START Records supplied

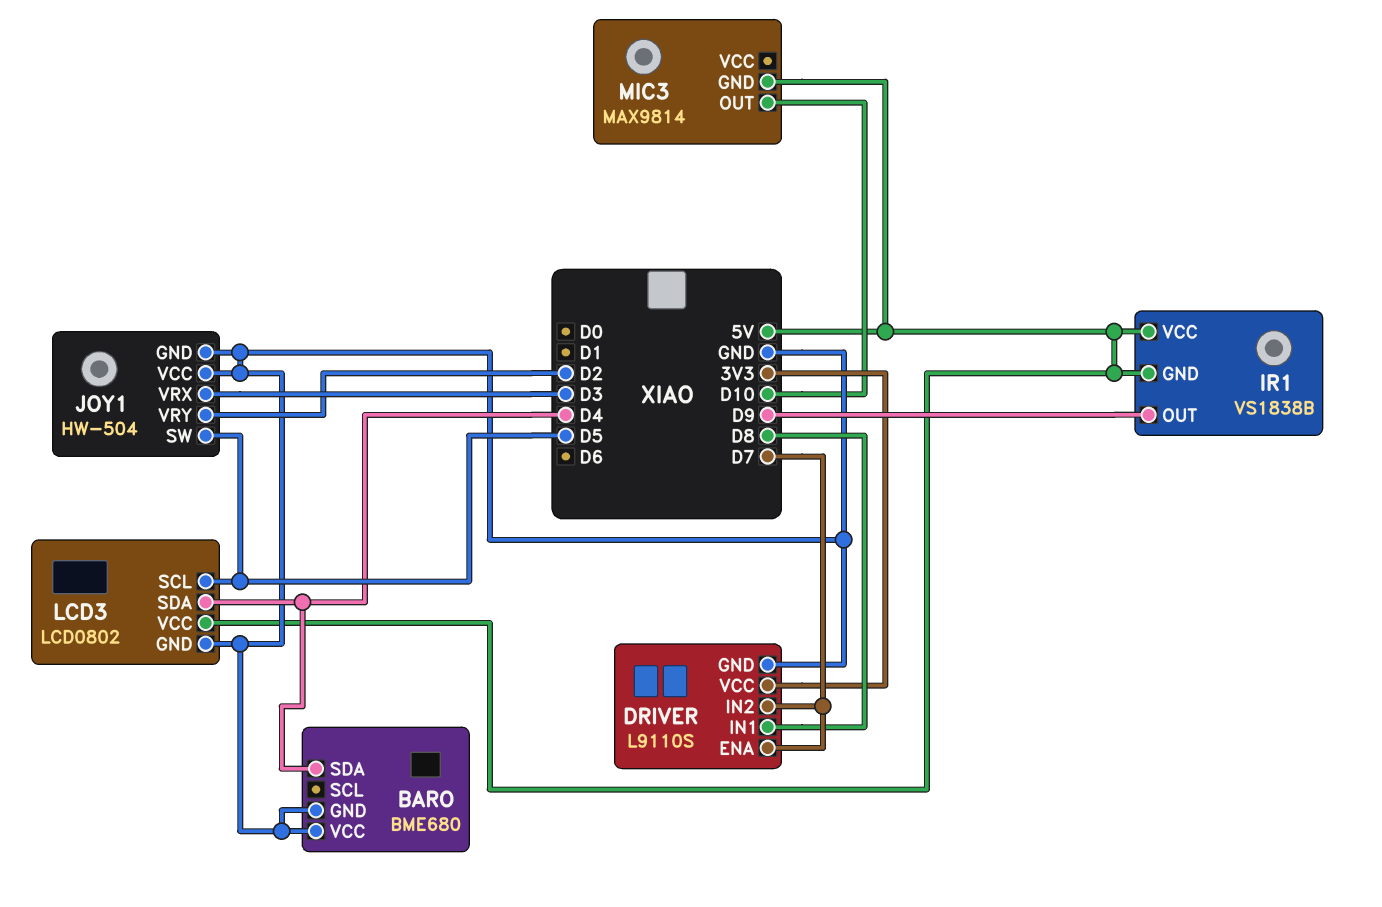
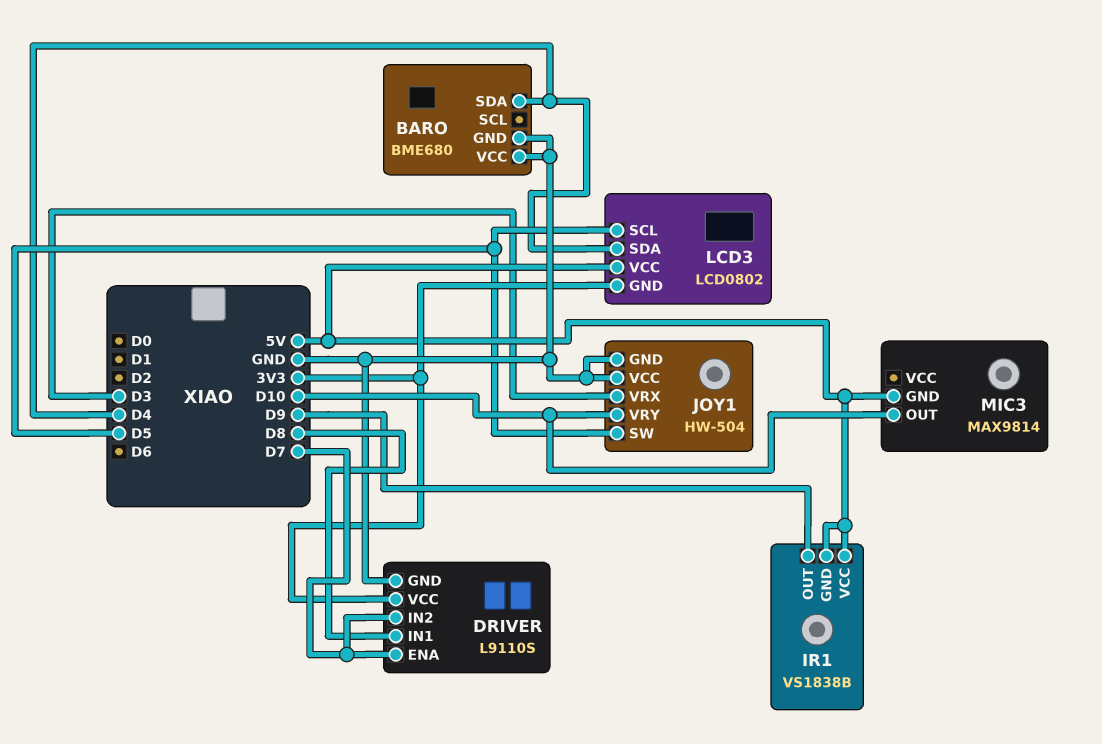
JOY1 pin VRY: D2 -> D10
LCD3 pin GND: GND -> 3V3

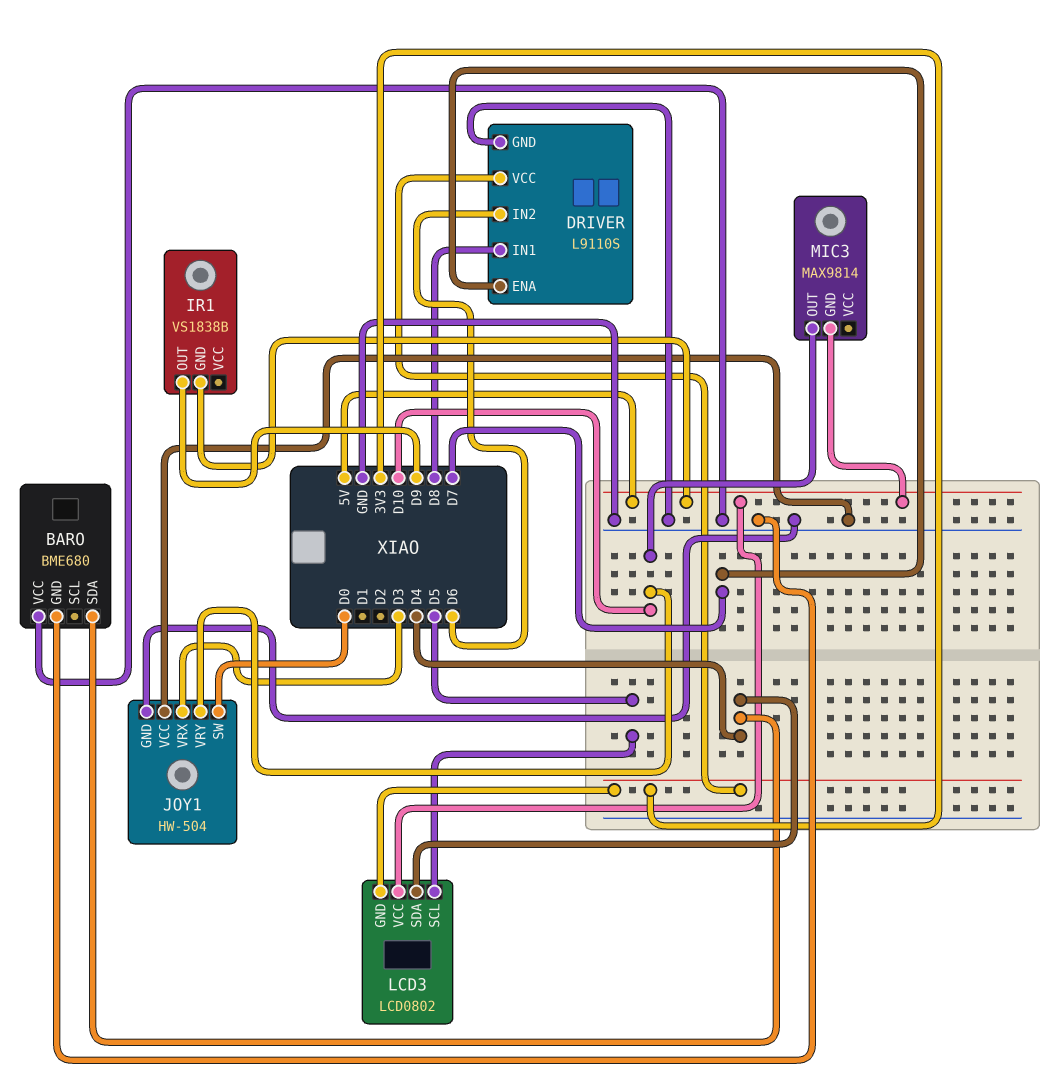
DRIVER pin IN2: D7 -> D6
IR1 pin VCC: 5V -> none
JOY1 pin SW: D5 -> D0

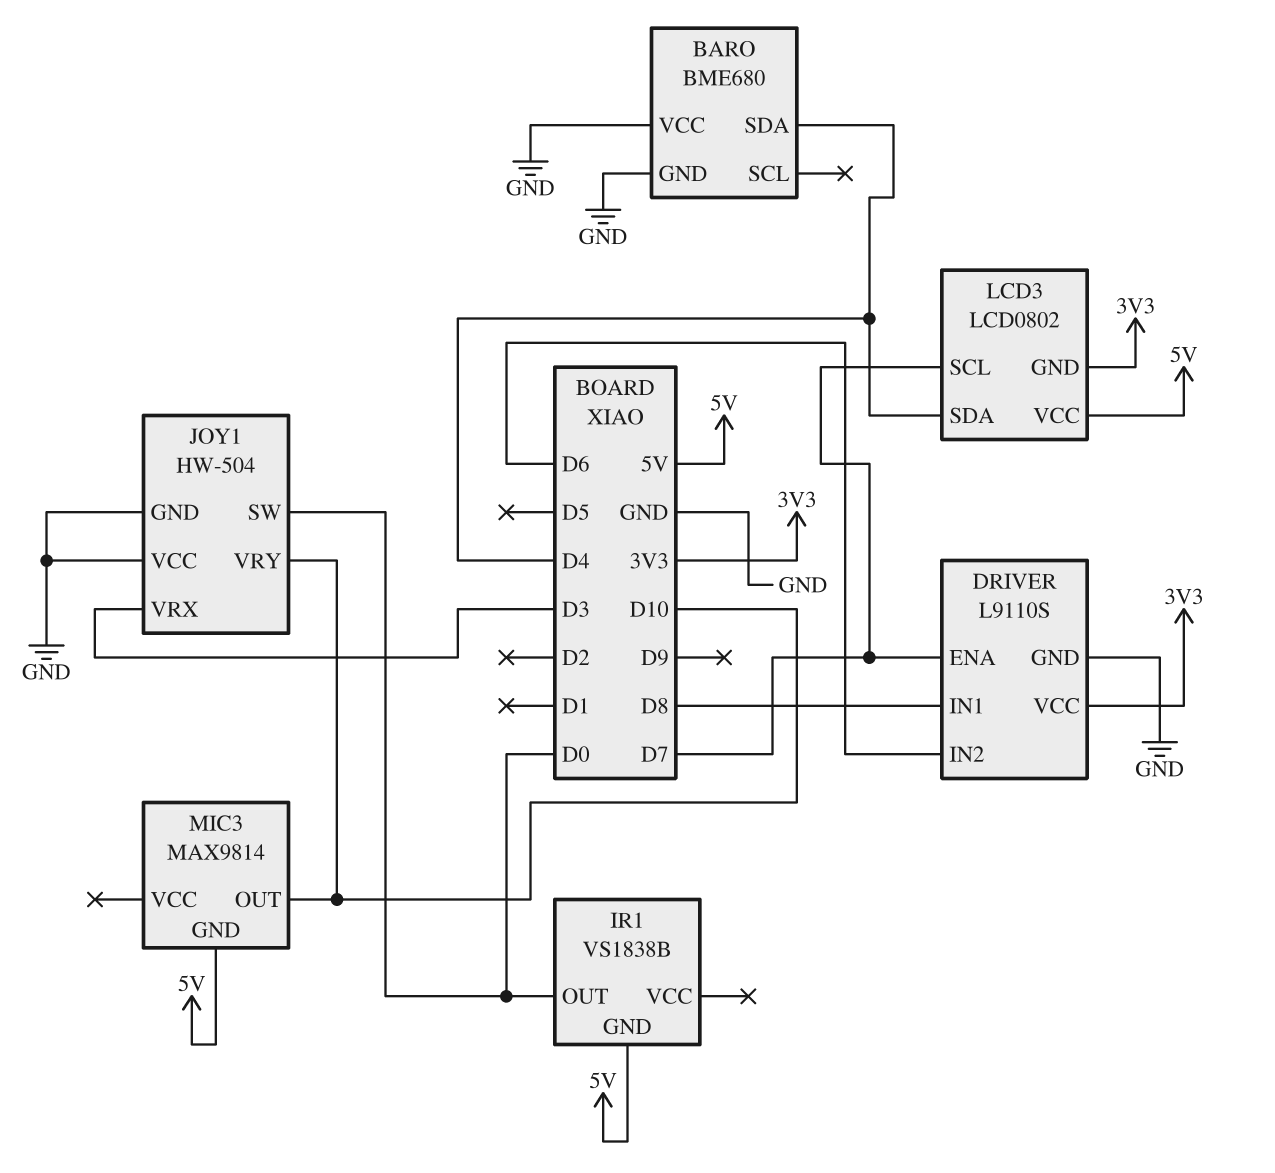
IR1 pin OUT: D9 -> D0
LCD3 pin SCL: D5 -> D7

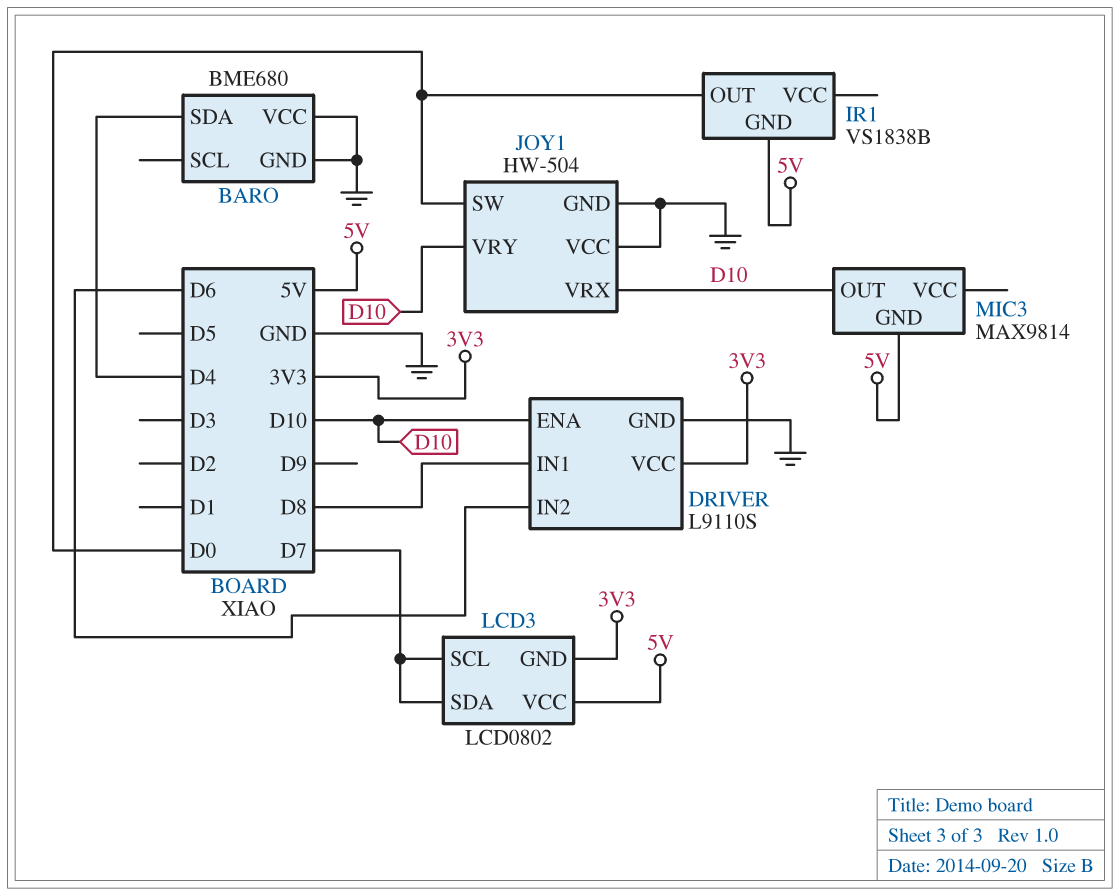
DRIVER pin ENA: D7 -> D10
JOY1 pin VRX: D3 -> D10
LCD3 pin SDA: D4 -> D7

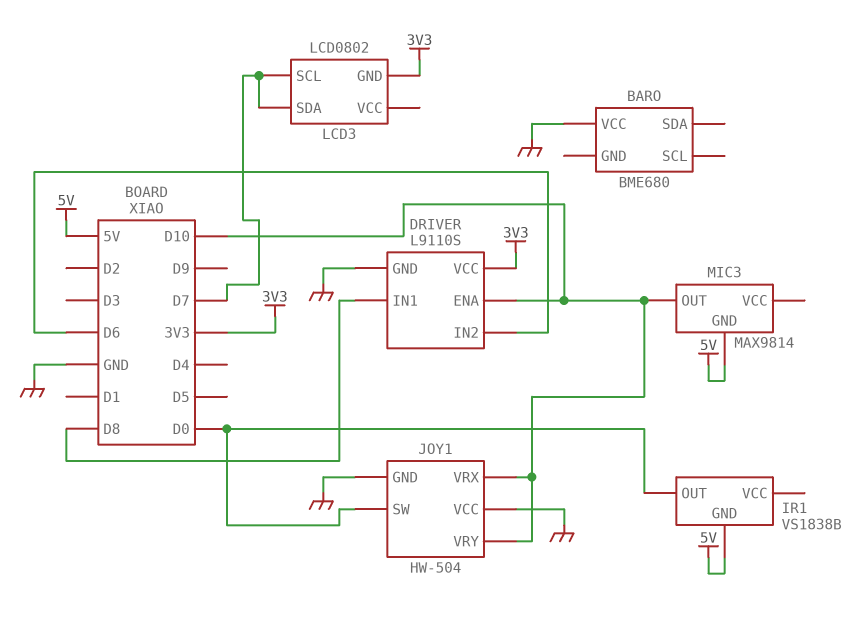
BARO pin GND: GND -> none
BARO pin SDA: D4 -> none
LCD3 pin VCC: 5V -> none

END Records supplied
START Records supplied

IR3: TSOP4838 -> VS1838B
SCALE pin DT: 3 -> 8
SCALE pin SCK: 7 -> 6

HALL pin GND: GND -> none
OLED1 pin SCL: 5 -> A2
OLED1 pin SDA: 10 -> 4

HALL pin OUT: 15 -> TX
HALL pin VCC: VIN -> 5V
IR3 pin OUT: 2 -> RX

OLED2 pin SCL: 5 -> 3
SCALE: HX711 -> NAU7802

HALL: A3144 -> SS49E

END Records supplied

Exercise details ▸ Copy out every line of the data that includes "none".

Finished task ▸
IR1 pin VCC: 5V -> none
BARO pin GND: GND -> none
BARO pin SDA: D4 -> none
LCD3 pin VCC: 5V -> none
HALL pin GND: GND -> none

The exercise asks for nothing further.